Excerpted data section start

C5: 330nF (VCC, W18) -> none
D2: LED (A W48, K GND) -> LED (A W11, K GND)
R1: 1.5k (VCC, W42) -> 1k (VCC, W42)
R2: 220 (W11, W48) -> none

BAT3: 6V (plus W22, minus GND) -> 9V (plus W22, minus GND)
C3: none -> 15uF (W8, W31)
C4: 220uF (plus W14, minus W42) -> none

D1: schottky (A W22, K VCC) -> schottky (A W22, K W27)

Excerpted data section end
Excerpted data section start

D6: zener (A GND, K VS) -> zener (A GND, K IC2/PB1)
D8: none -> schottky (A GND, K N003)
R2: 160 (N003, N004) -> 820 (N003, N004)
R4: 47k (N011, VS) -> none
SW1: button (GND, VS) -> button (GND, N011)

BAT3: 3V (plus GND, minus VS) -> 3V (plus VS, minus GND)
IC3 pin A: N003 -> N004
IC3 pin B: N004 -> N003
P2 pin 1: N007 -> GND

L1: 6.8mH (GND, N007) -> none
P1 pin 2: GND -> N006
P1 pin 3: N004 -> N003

Excerpted data section end
Excerpted data section start

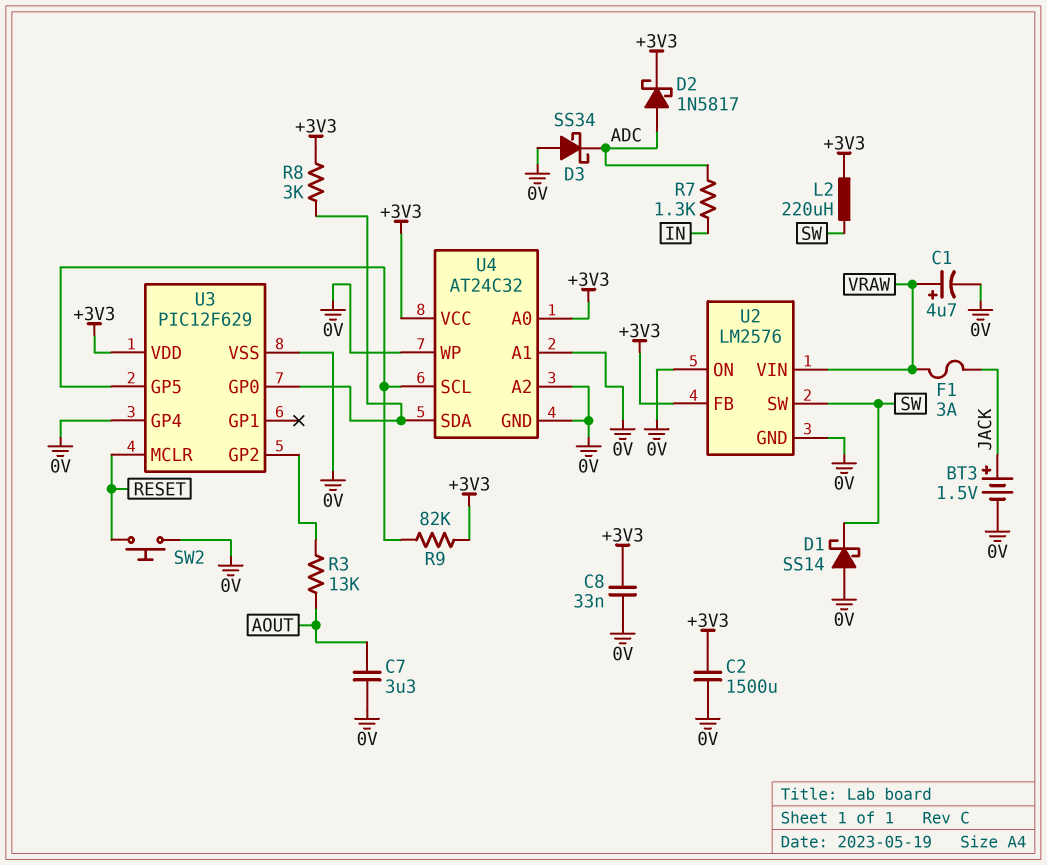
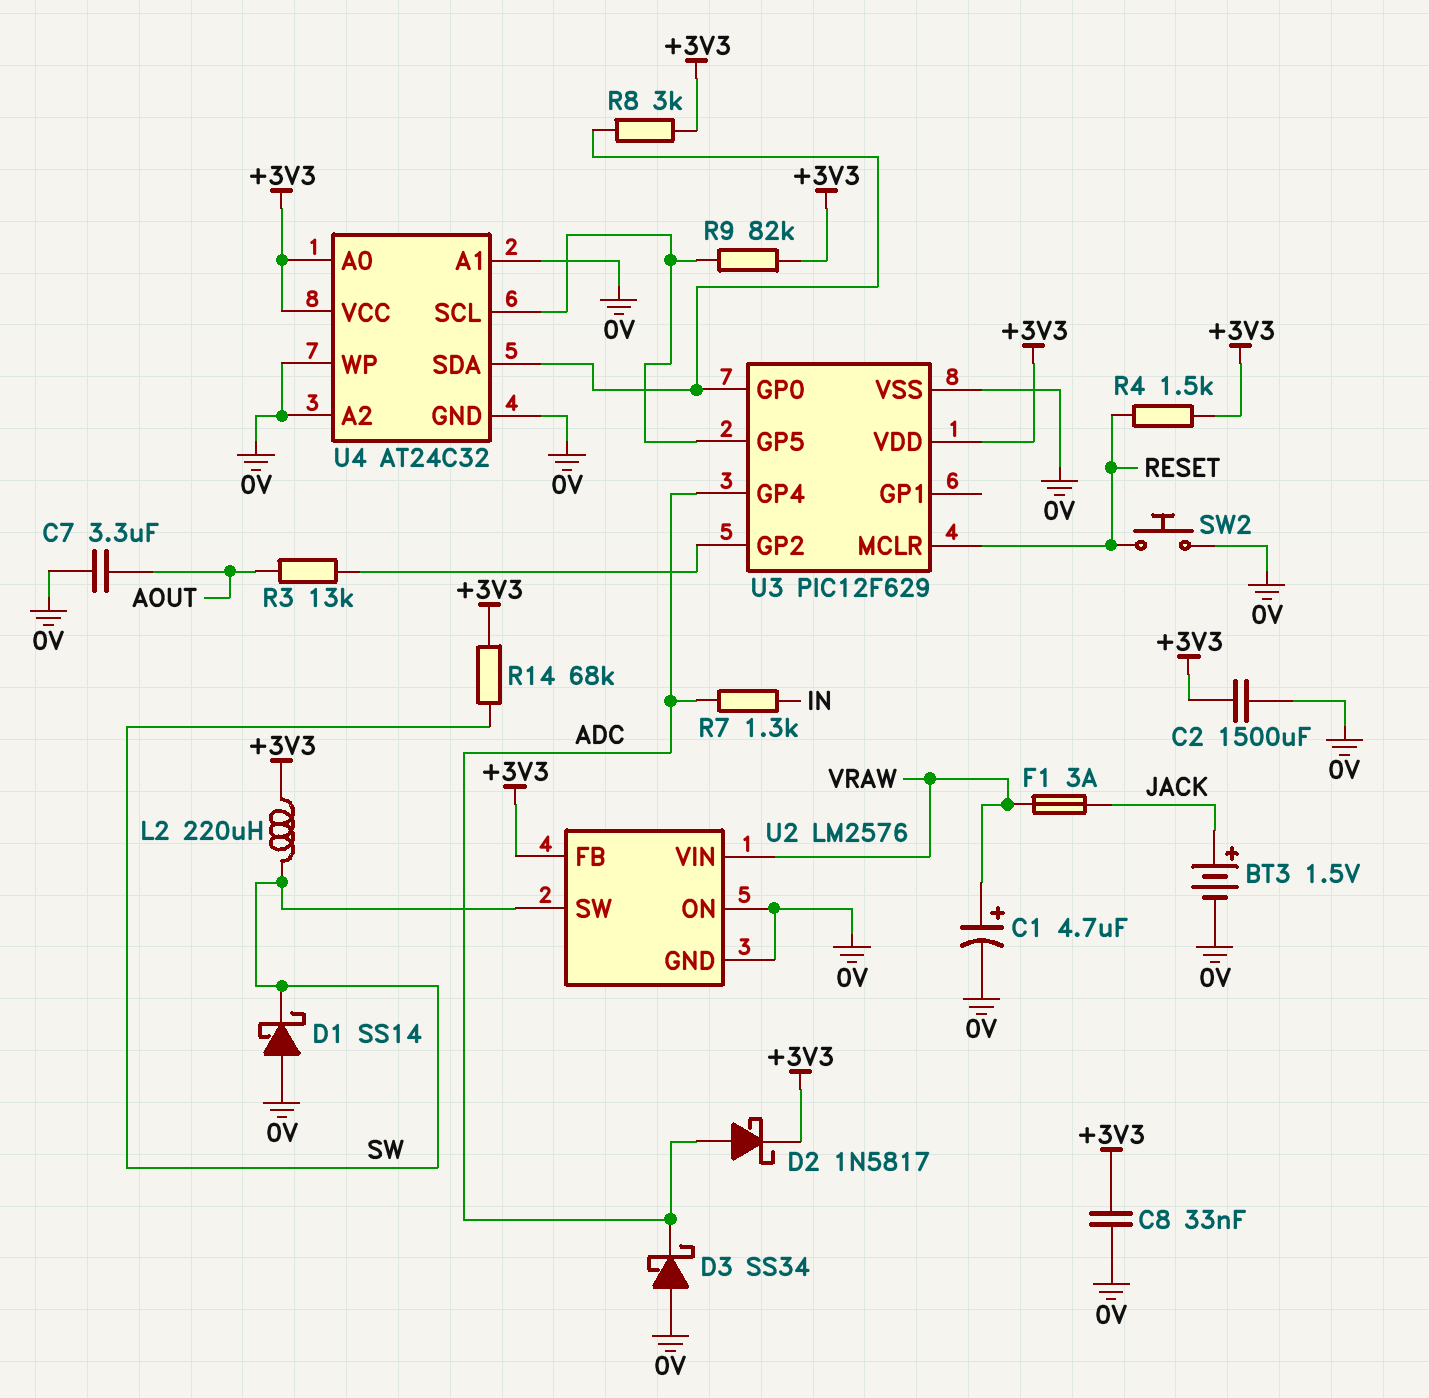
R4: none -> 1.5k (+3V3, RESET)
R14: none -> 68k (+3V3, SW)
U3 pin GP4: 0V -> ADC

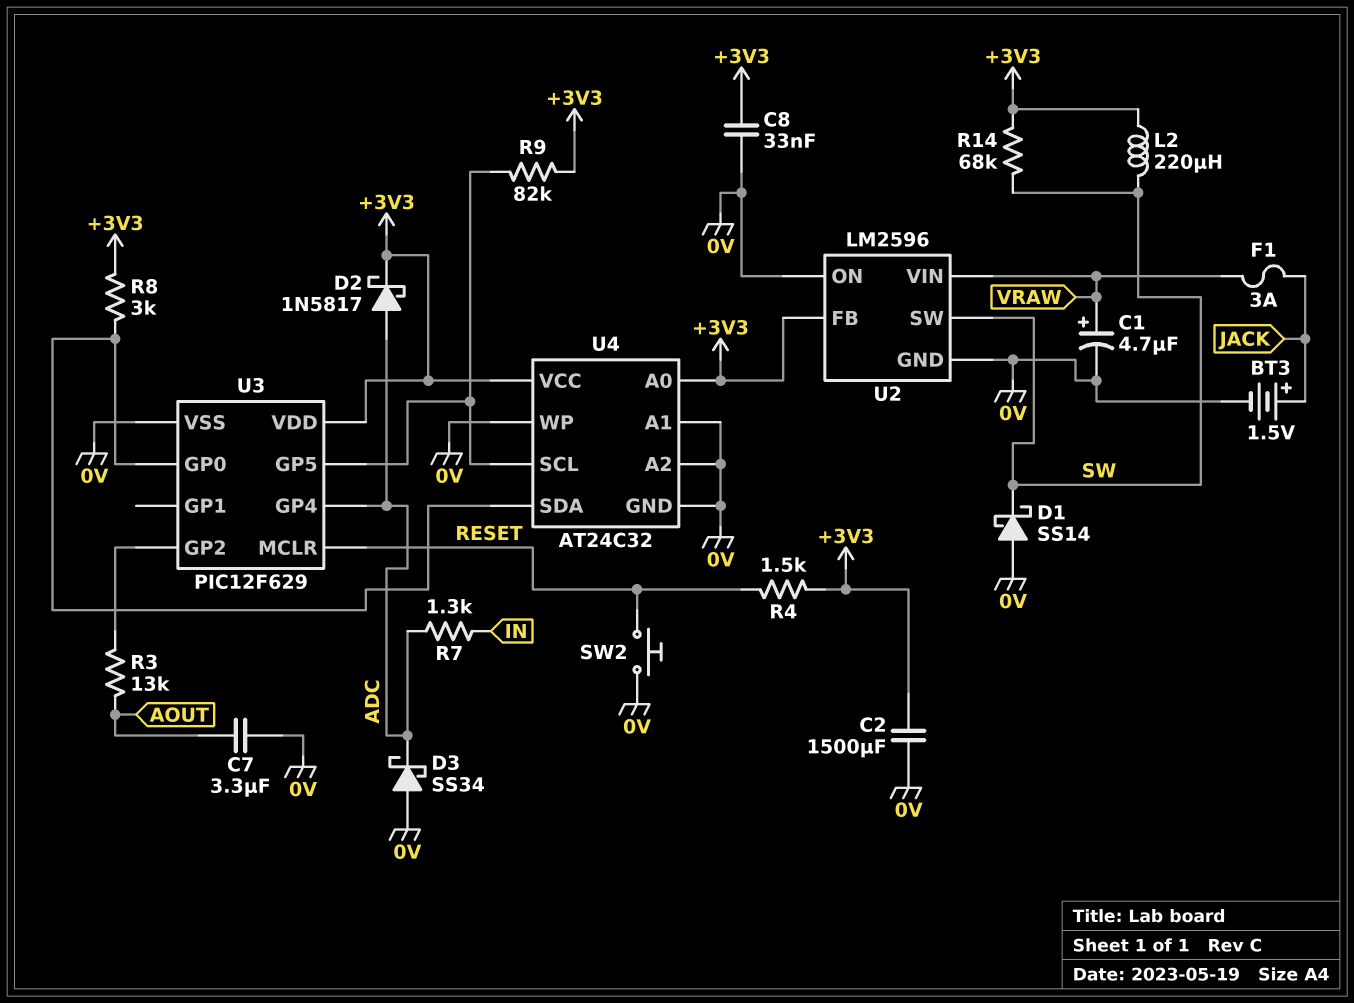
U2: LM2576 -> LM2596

Excerpted data section end

Task objective:
Which lines run from the one holding "P2 pin 1: N007 -> GND" through the one holding "P1 pin 3: N004 -> N003" in the records above? Repeat them exactly, both included, and nothing more.

Task response:
P2 pin 1: N007 -> GND

L1: 6.8mH (GND, N007) -> none
P1 pin 2: GND -> N006
P1 pin 3: N004 -> N003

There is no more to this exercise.